■ Problem requirements
All of the entries should be restated word for word, but without their pictures.

________

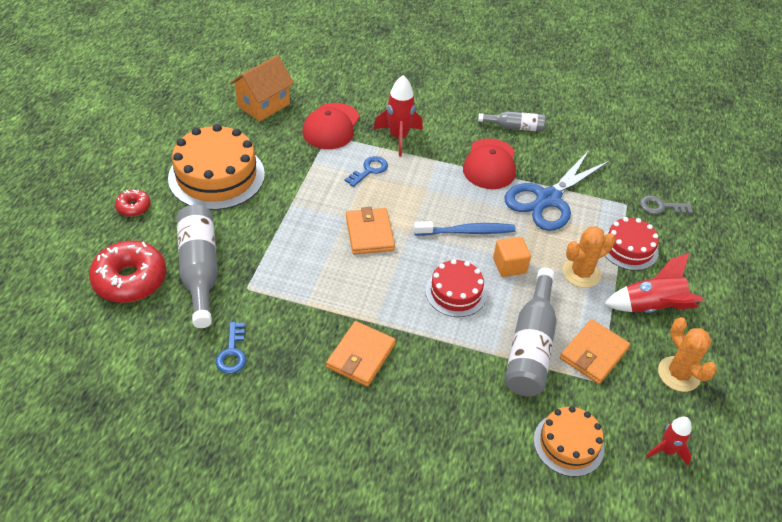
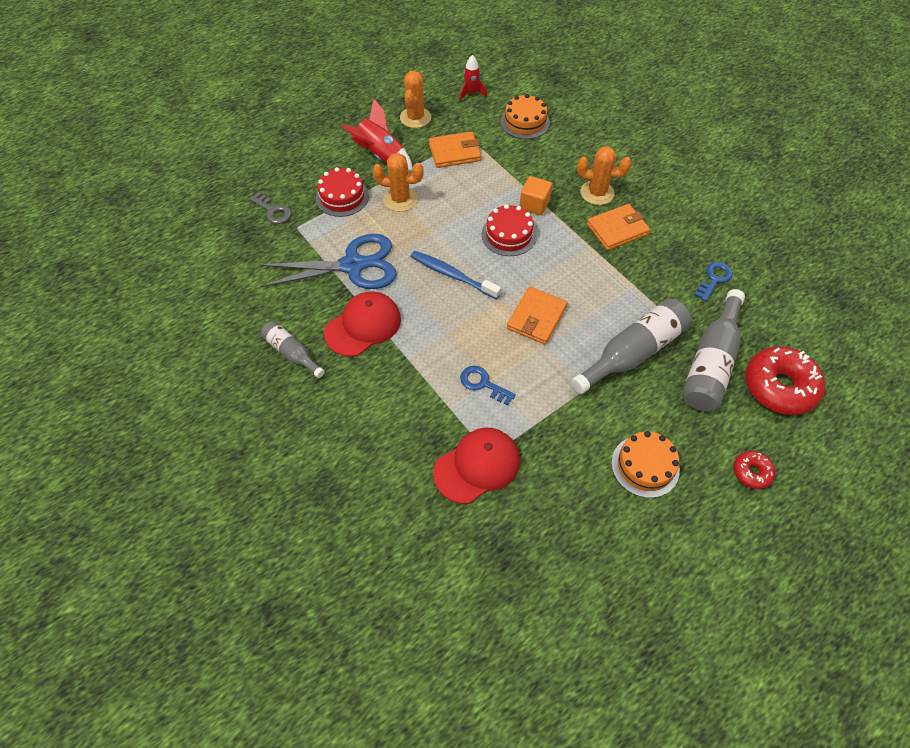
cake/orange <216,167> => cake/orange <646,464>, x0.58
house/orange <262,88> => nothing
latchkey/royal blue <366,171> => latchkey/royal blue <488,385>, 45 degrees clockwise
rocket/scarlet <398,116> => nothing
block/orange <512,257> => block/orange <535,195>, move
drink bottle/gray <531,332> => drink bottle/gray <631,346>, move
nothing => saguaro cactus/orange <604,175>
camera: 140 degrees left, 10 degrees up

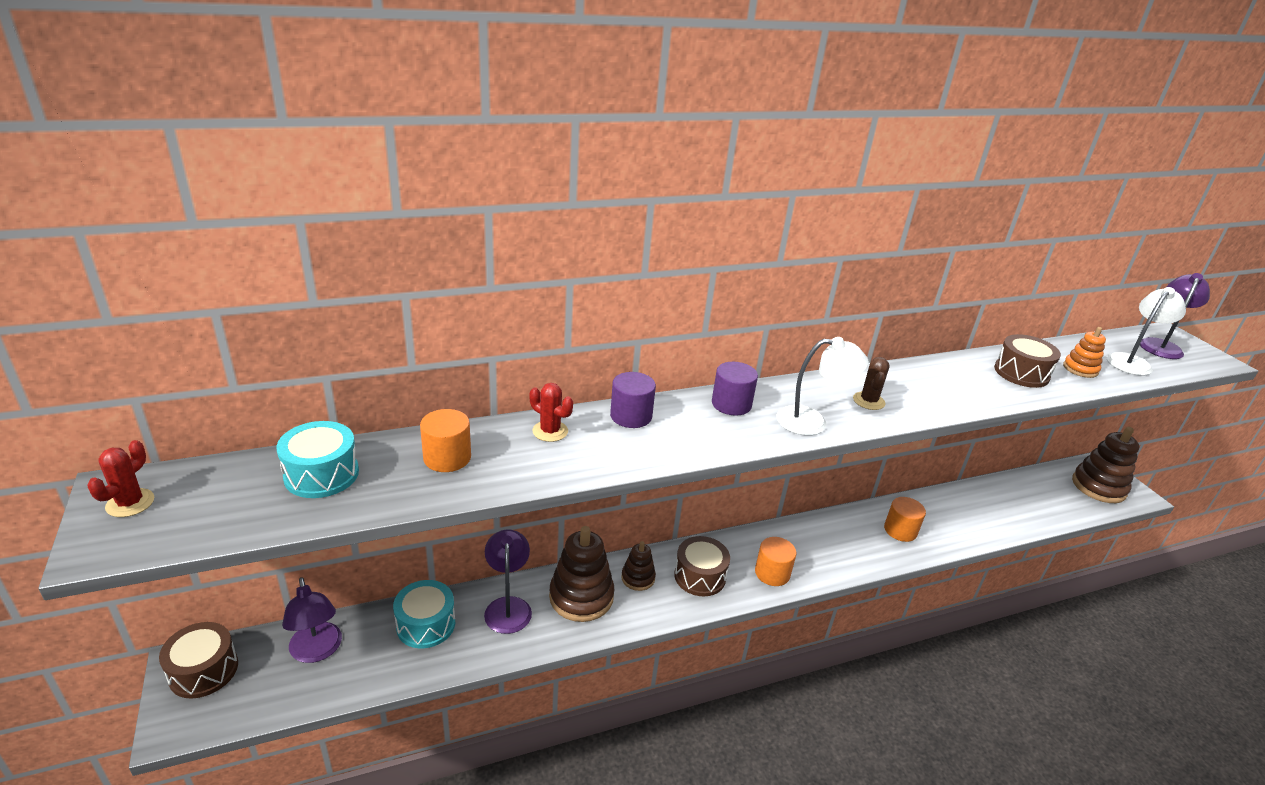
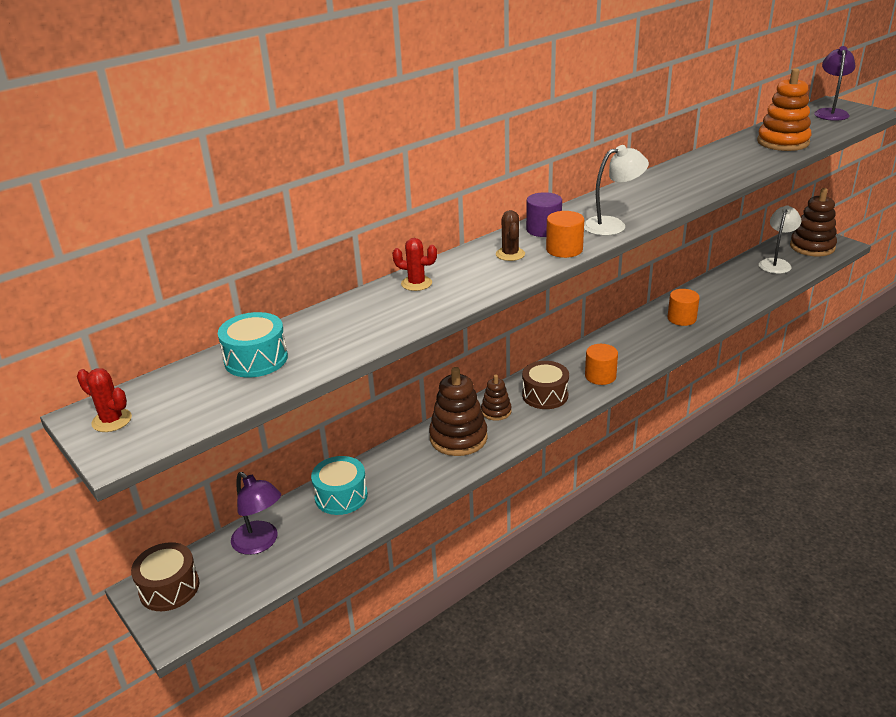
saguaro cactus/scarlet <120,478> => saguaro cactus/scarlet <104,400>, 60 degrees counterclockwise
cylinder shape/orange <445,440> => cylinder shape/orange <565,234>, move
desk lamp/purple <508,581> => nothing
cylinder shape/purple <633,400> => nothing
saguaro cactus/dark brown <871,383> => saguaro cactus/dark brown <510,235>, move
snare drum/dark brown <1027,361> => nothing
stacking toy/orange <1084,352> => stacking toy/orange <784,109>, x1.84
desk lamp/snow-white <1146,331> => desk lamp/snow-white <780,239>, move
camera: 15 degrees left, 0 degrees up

________

■ Solution to the problem
cake/orange <216,167> => cake/orange <646,464>, x0.58
house/orange <262,88> => nothing
latchkey/royal blue <366,171> => latchkey/royal blue <488,385>, 45 degrees clockwise
rocket/scarlet <398,116> => nothing
block/orange <512,257> => block/orange <535,195>, move
drink bottle/gray <531,332> => drink bottle/gray <631,346>, move
nothing => saguaro cactus/orange <604,175>
camera: 140 degrees left, 10 degrees up

saguaro cactus/scarlet <120,478> => saguaro cactus/scarlet <104,400>, 60 degrees counterclockwise
cylinder shape/orange <445,440> => cylinder shape/orange <565,234>, move
desk lamp/purple <508,581> => nothing
cylinder shape/purple <633,400> => nothing
saguaro cactus/dark brown <871,383> => saguaro cactus/dark brown <510,235>, move
snare drum/dark brown <1027,361> => nothing
stacking toy/orange <1084,352> => stacking toy/orange <784,109>, x1.84
desk lamp/snow-white <1146,331> => desk lamp/snow-white <780,239>, move
camera: 15 degrees left, 0 degrees up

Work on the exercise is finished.